* **Work to be completed**: Copy out exactly the lines from the one containing "RTC pin SCL: D1 -> RX" to the end of the records below, both included, and nothing else.

Data section below:

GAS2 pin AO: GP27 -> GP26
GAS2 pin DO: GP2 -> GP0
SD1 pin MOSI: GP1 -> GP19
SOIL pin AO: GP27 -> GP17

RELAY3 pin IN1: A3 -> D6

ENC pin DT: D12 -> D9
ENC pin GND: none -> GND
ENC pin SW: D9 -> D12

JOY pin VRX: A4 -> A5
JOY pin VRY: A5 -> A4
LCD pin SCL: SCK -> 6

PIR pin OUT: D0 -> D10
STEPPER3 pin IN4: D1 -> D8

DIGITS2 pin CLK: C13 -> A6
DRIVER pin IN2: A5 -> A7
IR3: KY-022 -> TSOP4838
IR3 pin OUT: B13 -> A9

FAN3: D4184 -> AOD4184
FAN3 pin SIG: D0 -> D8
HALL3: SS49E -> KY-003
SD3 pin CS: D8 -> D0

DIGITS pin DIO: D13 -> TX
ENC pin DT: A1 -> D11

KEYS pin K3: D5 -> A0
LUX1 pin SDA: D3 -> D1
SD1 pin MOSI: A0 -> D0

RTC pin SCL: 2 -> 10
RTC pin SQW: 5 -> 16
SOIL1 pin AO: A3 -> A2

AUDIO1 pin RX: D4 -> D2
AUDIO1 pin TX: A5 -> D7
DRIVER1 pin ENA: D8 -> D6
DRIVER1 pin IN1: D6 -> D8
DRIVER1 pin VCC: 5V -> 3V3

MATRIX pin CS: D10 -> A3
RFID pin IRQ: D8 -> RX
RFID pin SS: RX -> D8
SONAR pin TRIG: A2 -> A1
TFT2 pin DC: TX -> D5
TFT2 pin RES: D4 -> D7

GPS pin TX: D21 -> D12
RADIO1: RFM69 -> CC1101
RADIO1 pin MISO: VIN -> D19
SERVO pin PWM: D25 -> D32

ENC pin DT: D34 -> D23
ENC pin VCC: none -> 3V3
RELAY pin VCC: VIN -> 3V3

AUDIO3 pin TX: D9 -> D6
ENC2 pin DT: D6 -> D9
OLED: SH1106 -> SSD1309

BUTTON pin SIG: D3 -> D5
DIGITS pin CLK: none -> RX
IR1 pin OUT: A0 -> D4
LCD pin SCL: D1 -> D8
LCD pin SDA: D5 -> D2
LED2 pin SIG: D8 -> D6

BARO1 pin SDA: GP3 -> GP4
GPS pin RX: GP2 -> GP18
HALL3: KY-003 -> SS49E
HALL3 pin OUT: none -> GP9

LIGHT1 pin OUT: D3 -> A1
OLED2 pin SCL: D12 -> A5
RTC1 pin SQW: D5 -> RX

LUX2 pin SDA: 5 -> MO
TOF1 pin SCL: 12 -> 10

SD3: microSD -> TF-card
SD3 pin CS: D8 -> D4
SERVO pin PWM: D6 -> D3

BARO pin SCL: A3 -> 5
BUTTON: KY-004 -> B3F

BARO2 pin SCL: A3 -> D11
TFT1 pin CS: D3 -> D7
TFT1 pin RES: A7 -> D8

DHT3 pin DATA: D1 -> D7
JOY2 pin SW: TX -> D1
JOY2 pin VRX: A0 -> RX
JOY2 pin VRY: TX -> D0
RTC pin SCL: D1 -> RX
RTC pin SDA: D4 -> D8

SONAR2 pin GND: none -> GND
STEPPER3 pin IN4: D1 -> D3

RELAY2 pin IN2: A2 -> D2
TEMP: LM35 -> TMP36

End of Data section.

* **Answer to the exercise**:
RTC pin SCL: D1 -> RX
RTC pin SDA: D4 -> D8

SONAR2 pin GND: none -> GND
STEPPER3 pin IN4: D1 -> D3

RELAY2 pin IN2: A2 -> D2
TEMP: LM35 -> TMP36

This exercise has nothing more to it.